_What the task asks_
Below are the records. Reproduce the line that contains "R7: 33 (+15V, SW) -> none" and every line after it to the end, exactly and alone.

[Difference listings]
★ ★ ★

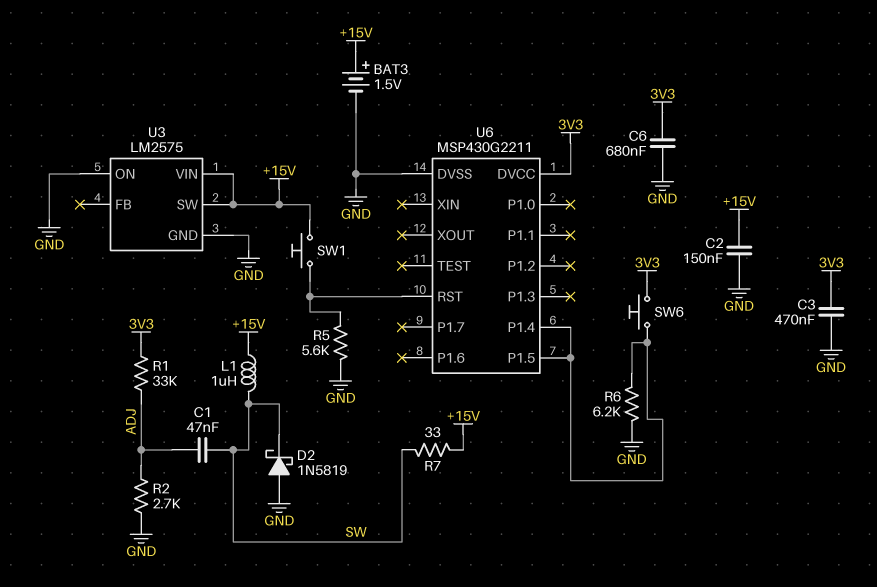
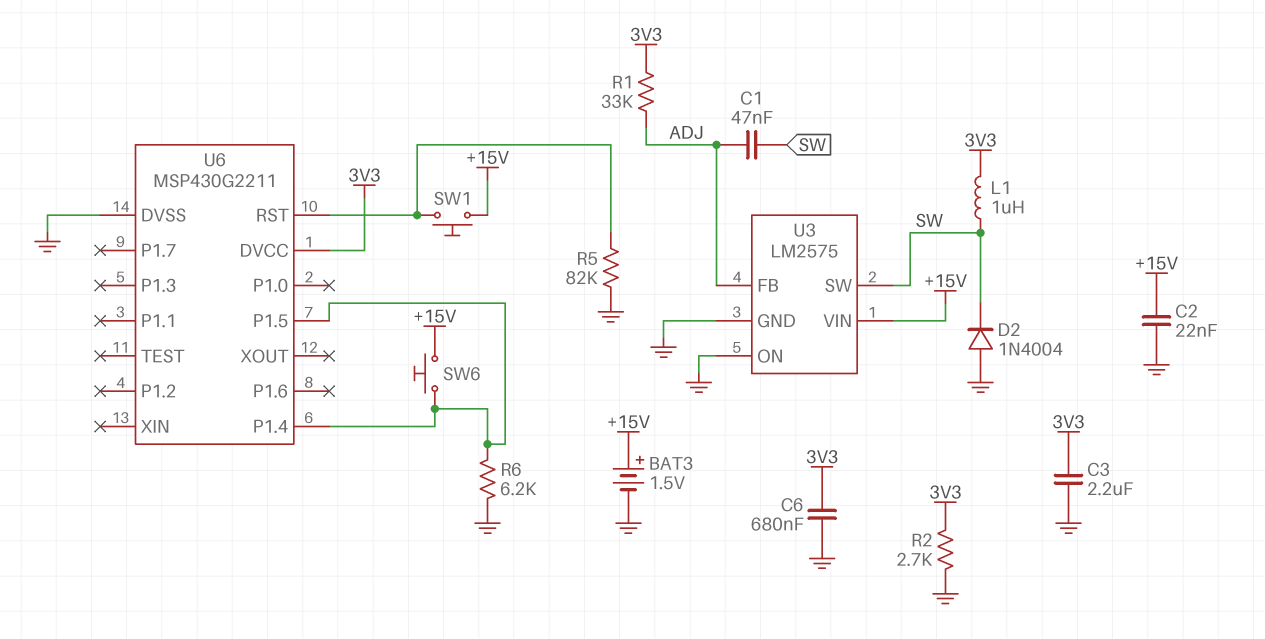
C2: 150nF (+15V, GND) -> 22nF (+15V, GND)
C3: 470nF (3V3, GND) -> 2.2uF (3V3, GND)
D2: schottky 1N5819 (A GND, K SW) -> diode 1N4004 (A GND, K SW)
L1: 1uH (+15V, SW) -> 1uH (3V3, SW)
R2: 2.7k (ADJ, GND) -> 2.7k (3V3, GND)
R5: 5.6k (GND, U6/RST) -> 82k (GND, U6/RST)
R7: 33 (+15V, SW) -> none
SW6: button (3V3, U6/P1.4) -> button (+15V, U6/P1.4)
U3 pin FB: none -> ADJ
U3 pin SW: +15V -> SW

★ ★ ★

_Written solution_
R7: 33 (+15V, SW) -> none
SW6: button (3V3, U6/P1.4) -> button (+15V, U6/P1.4)
U3 pin FB: none -> ADJ
U3 pin SW: +15V -> SW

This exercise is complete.